Exercise requirements -> You are asked to filter the data below and copy every line holding "black".

:: The data ::

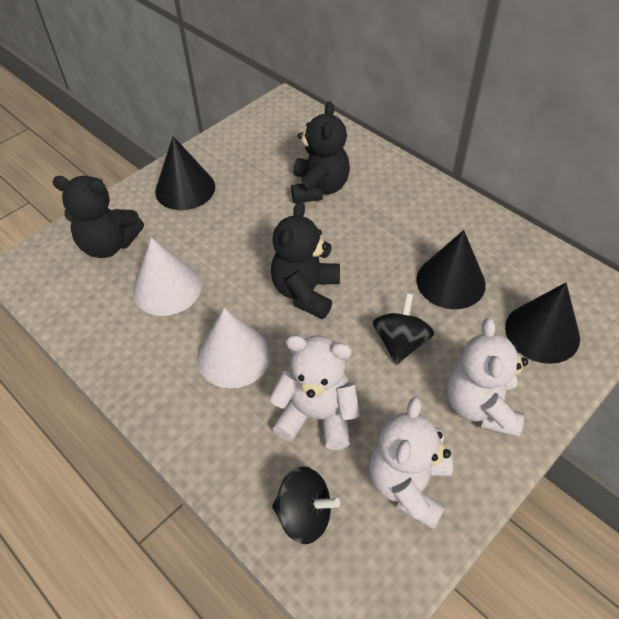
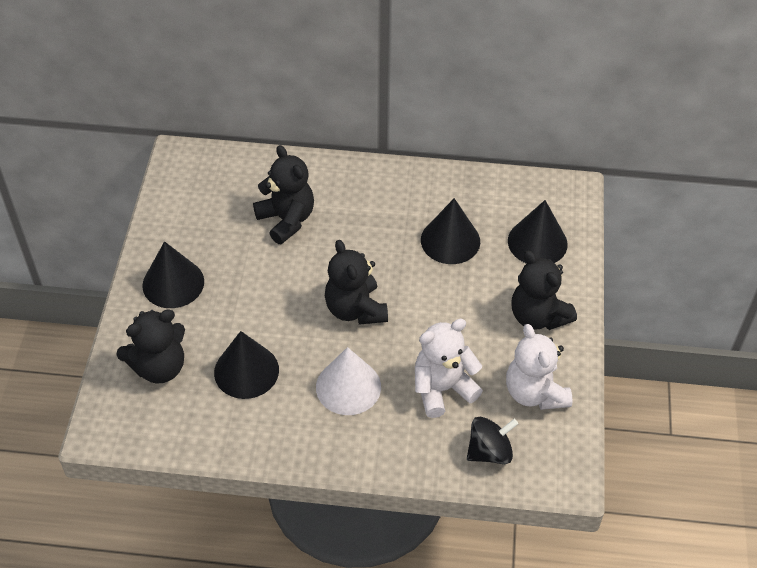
camera: 40 degrees left, 0 degrees up
white cone [133,237,201,316] -> black cone [214,331,279,399]
black spinning top [373,293,434,365] -> none
white teddy bear [447,318,528,437] -> black teddy bear [512,250,577,330]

:::

Solution for this exercise ->
white cone [133,237,201,316] -> black cone [214,331,279,399]
black spinning top [373,293,434,365] -> none
white teddy bear [447,318,528,437] -> black teddy bear [512,250,577,330]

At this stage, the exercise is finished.